--- Data records ---
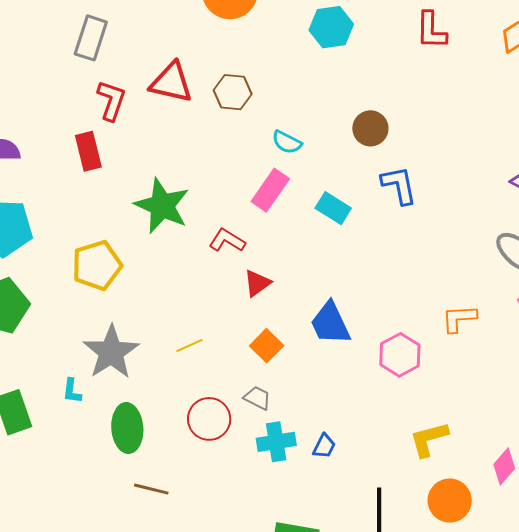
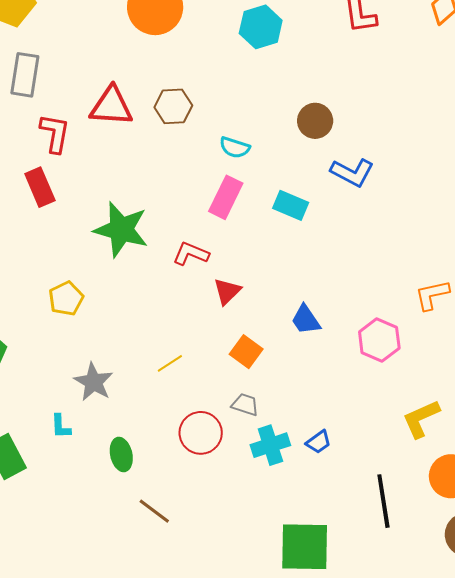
blue L-shape: (399, 185) -> (352, 172), turned 138
yellow pentagon: (97, 265) -> (66, 299), size x0.7
blue trapezoid: (330, 323) -> (306, 320), size x0.7
gray star: (111, 352) -> (94, 382), size x0.7
green ellipse: (127, 428) -> (121, 455), size x0.7
blue trapezoid: (324, 446) -> (319, 442), turned 36
brown line: (151, 489) -> (154, 511), turned 32

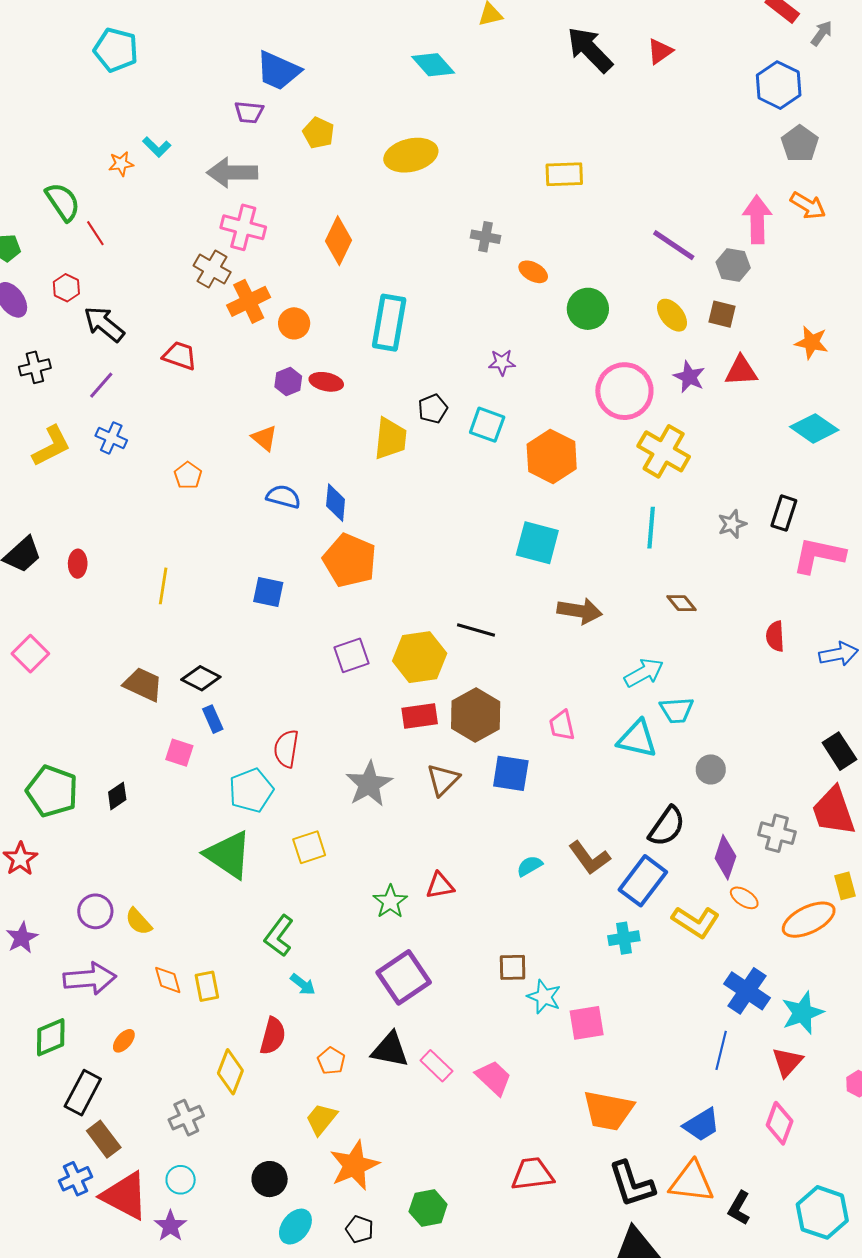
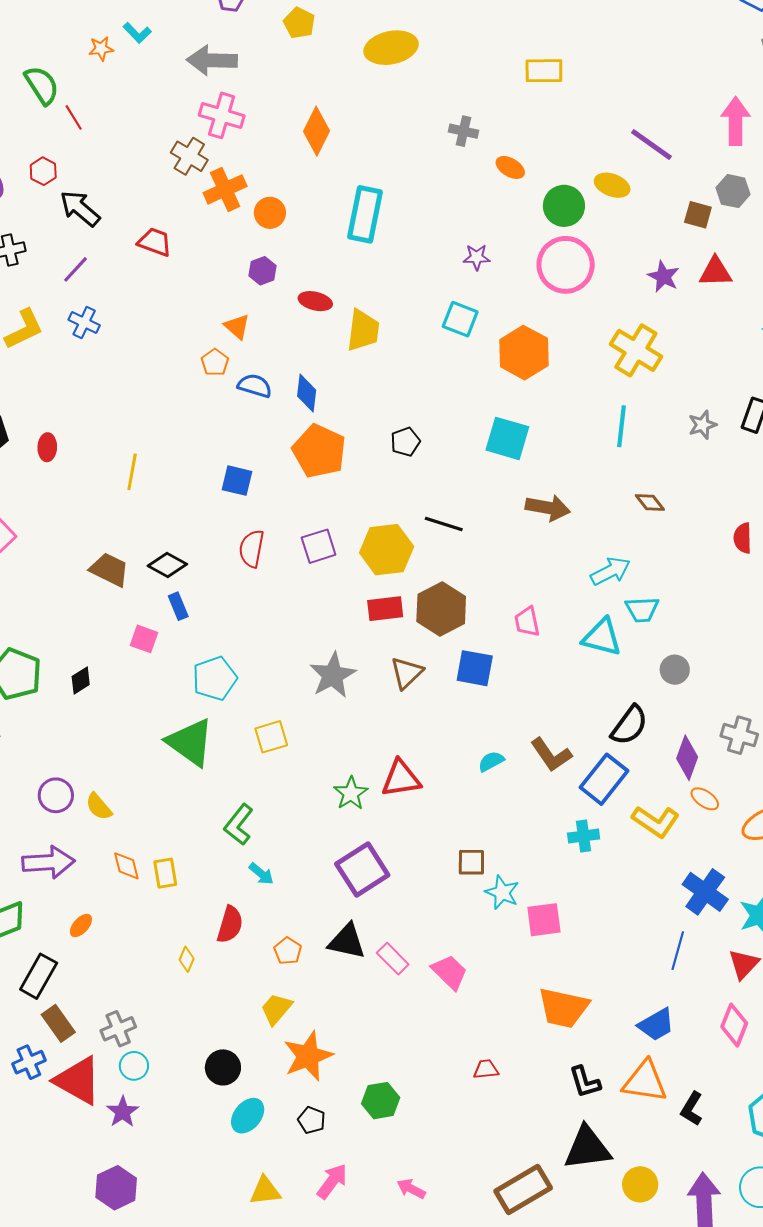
gray hexagon: (733, 265) -> (733, 191), moved
yellow ellipse: (672, 315) -> (612, 185), moved, turned -32
red ellipse: (326, 382) -> (315, 301), moved
pink circle: (624, 391) -> (566, 265), moved
black pentagon: (433, 409) -> (405, 442), moved
orange pentagon: (188, 475) -> (215, 362), moved
red semicircle: (286, 749) -> (252, 549), moved
red triangle: (440, 886) -> (401, 779), size x1.4
yellow diamond: (230, 1072) -> (187, 959), size x0.6
gray cross: (186, 1118) -> (118, 1029), moved
red trapezoid: (532, 1174) -> (486, 1069), size x0.6
black L-shape: (632, 1184) -> (585, 1082), size x0.7

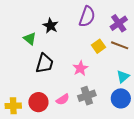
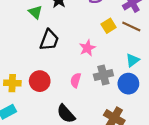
gray cross: (87, 96) -> (103, 75), moved
pink semicircle: (63, 99) -> (76, 80), moved, turned 136

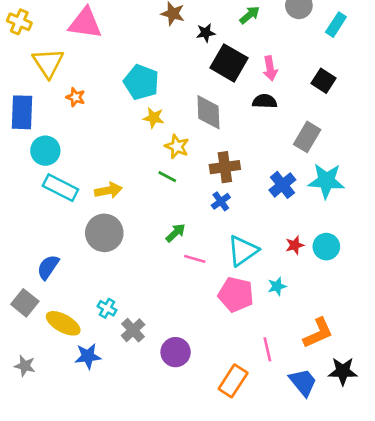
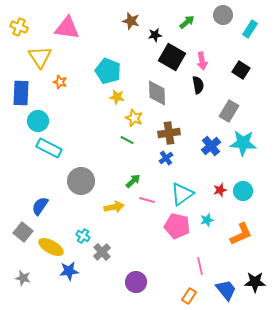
black semicircle: (265, 101) -> (198, 85), turned 78
yellow arrow: (108, 190) -> (114, 207), moved
orange L-shape: (318, 333) -> (241, 234), moved
purple circle: (176, 352) -> (136, 282), moved
orange rectangle: (233, 381) -> (189, 296), moved, size x0.7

--- Problem description ---
Final stretch of the data: repeat exactly each line from the one containing "red semicircle: (286, 749)" through the last, and omit all pictures.

--- Solution for this problem ---
red semicircle: (286, 749) -> (252, 549), moved
red triangle: (440, 886) -> (401, 779), size x1.4
yellow diamond: (230, 1072) -> (187, 959), size x0.6
gray cross: (186, 1118) -> (118, 1029), moved
red trapezoid: (532, 1174) -> (486, 1069), size x0.6
black L-shape: (632, 1184) -> (585, 1082), size x0.7

gray cross: (87, 96) -> (103, 75), moved
pink semicircle: (63, 99) -> (76, 80), moved, turned 136

black semicircle: (265, 101) -> (198, 85), turned 78
yellow arrow: (108, 190) -> (114, 207), moved
orange L-shape: (318, 333) -> (241, 234), moved
purple circle: (176, 352) -> (136, 282), moved
orange rectangle: (233, 381) -> (189, 296), moved, size x0.7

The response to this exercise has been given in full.